Image segmentation polygon data:
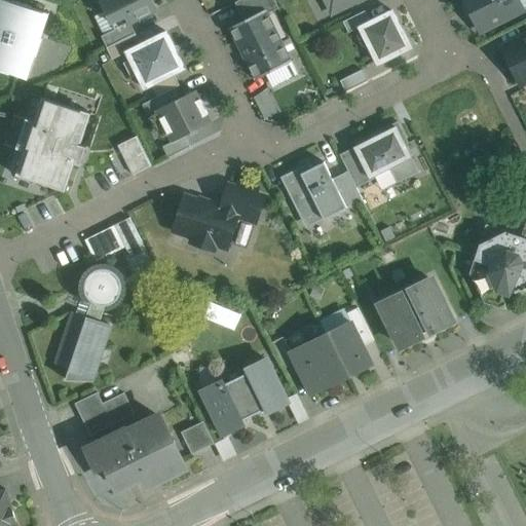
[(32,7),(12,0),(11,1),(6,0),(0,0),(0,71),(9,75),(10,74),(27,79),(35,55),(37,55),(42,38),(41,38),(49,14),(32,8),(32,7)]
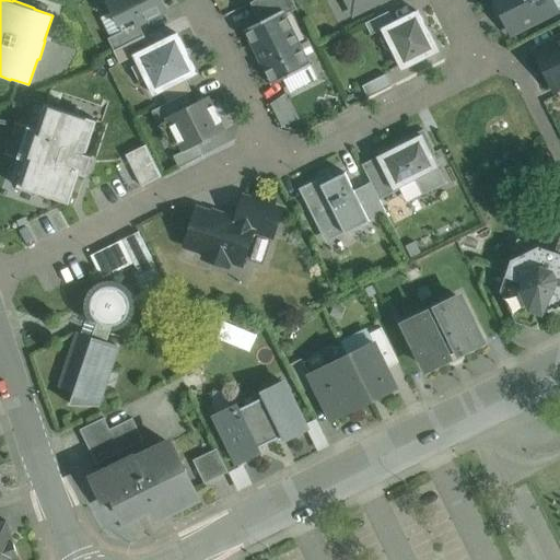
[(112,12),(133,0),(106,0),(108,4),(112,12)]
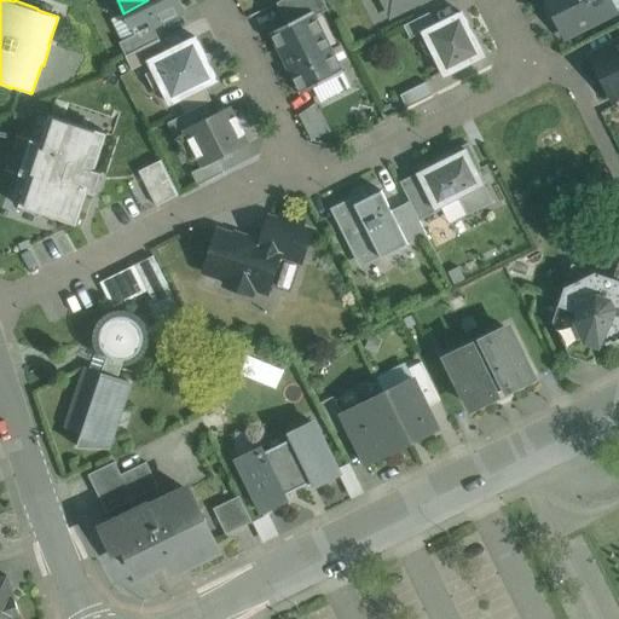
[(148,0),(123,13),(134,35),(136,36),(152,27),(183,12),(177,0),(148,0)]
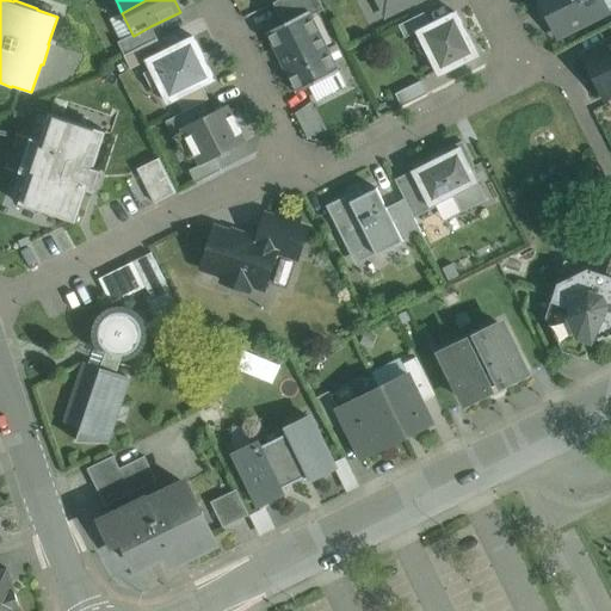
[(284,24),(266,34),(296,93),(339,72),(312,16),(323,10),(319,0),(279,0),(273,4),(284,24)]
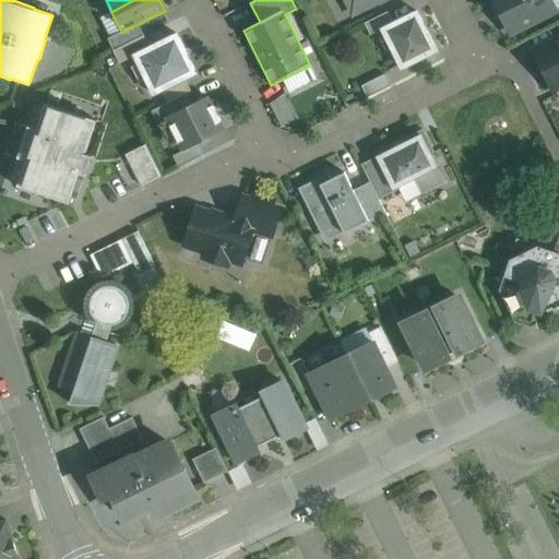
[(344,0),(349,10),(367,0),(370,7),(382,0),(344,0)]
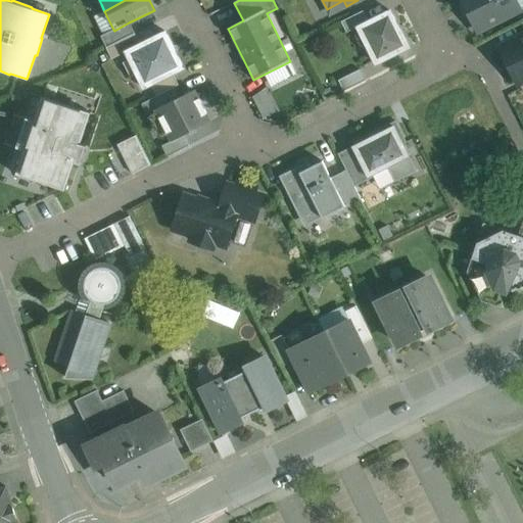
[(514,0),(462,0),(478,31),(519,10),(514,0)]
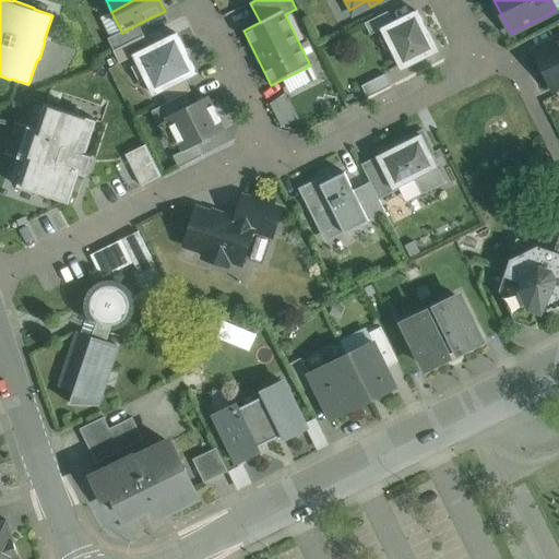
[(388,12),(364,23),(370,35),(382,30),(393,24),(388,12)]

PROBLEM. Take the line with "[(344,0),(349,10),(367,0),(370,7),(382,0),(344,0)]" and every line after it through the end of the data, and write only them out exactly, leaving out the pictures.

RESPONSE.
[(344,0),(349,10),(367,0),(370,7),(382,0),(344,0)]
[(514,0),(462,0),(478,31),(519,10),(514,0)]
[(388,12),(364,23),(370,35),(382,30),(393,24),(388,12)]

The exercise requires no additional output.